Pull each line with the string "FILT" from the entries.

** Opening Records for the task block **

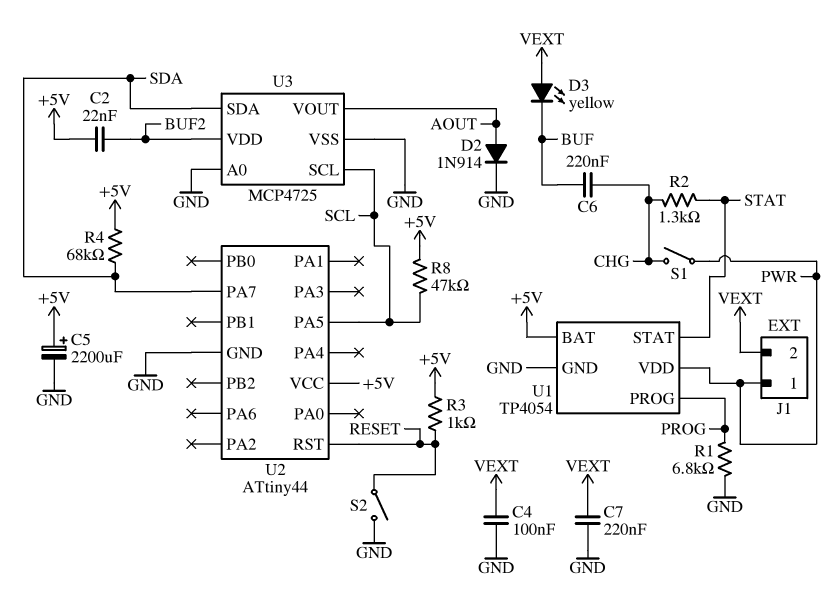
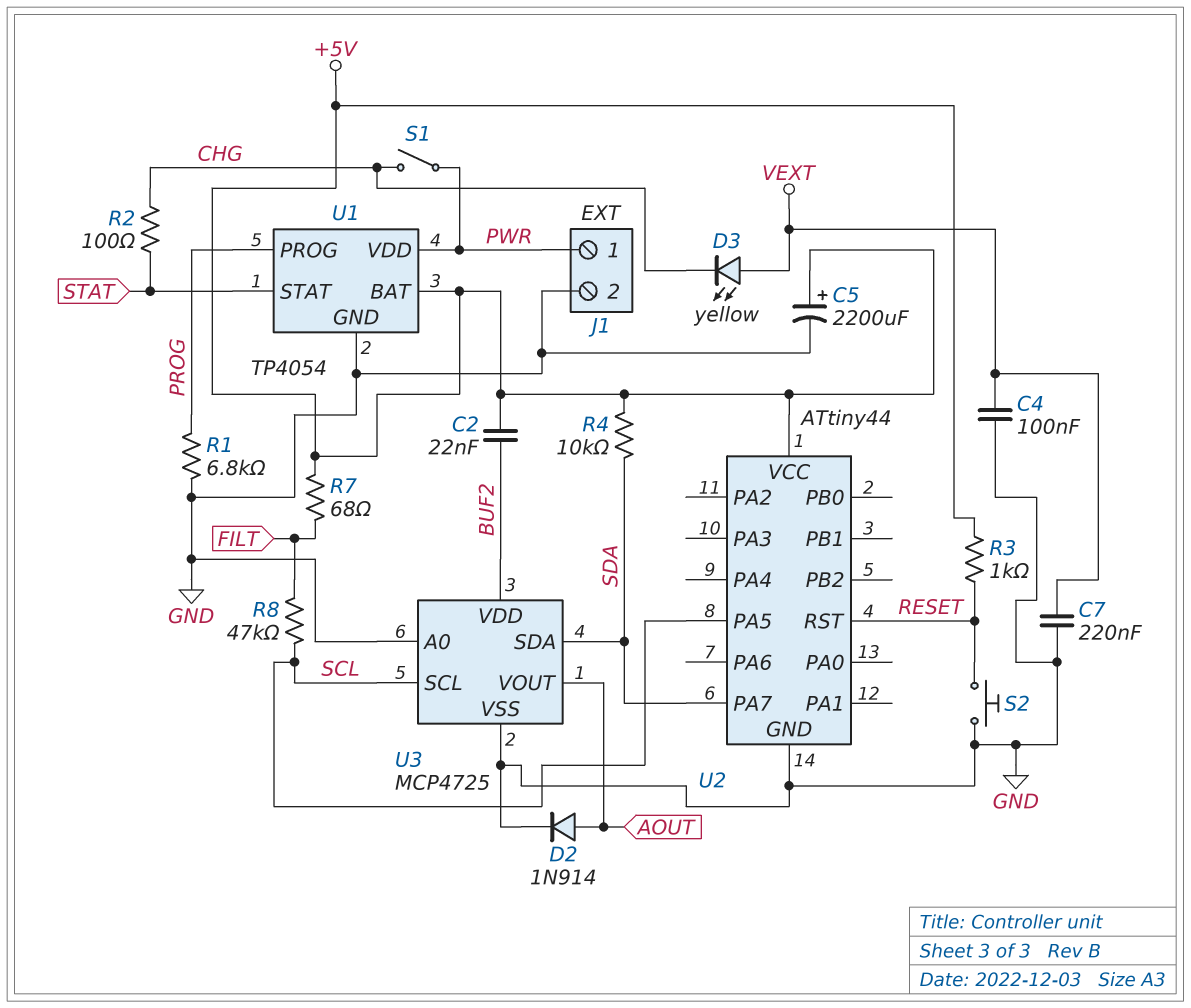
C6: 220nF (BUF, CHG) -> none
D3: LED yellow (A VEXT, K BUF) -> LED yellow (A VEXT, K CHG)
J1 pin 2: VEXT -> GND
R2: 1.3k (CHG, STAT) -> 100 (CHG, STAT)
R4: 68k (+5V, SDA) -> 10k (+5V, SDA)
R7: none -> 68 (+5V, FILT)
R8: 47k (+5V, SCL) -> 47k (FILT, SCL)
S2: switch (GND, RESET) -> button (GND, RESET)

** Closing Records for the task block **

> **Answer to this task**
R7: none -> 68 (+5V, FILT)
R8: 47k (+5V, SCL) -> 47k (FILT, SCL)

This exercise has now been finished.